» Records
****************
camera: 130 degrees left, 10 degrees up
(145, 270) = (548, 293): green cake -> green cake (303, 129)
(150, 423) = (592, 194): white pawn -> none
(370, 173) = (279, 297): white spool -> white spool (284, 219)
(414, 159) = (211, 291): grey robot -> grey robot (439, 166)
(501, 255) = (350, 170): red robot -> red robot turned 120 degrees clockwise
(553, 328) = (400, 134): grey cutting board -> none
****************
Transcribe the records in full, keeping every character as it is.

» Task result
camera: 130 degrees left, 10 degrees up
(145, 270) = (548, 293): green cake -> green cake (303, 129)
(150, 423) = (592, 194): white pawn -> none
(370, 173) = (279, 297): white spool -> white spool (284, 219)
(414, 159) = (211, 291): grey robot -> grey robot (439, 166)
(501, 255) = (350, 170): red robot -> red robot turned 120 degrees clockwise
(553, 328) = (400, 134): grey cutting board -> none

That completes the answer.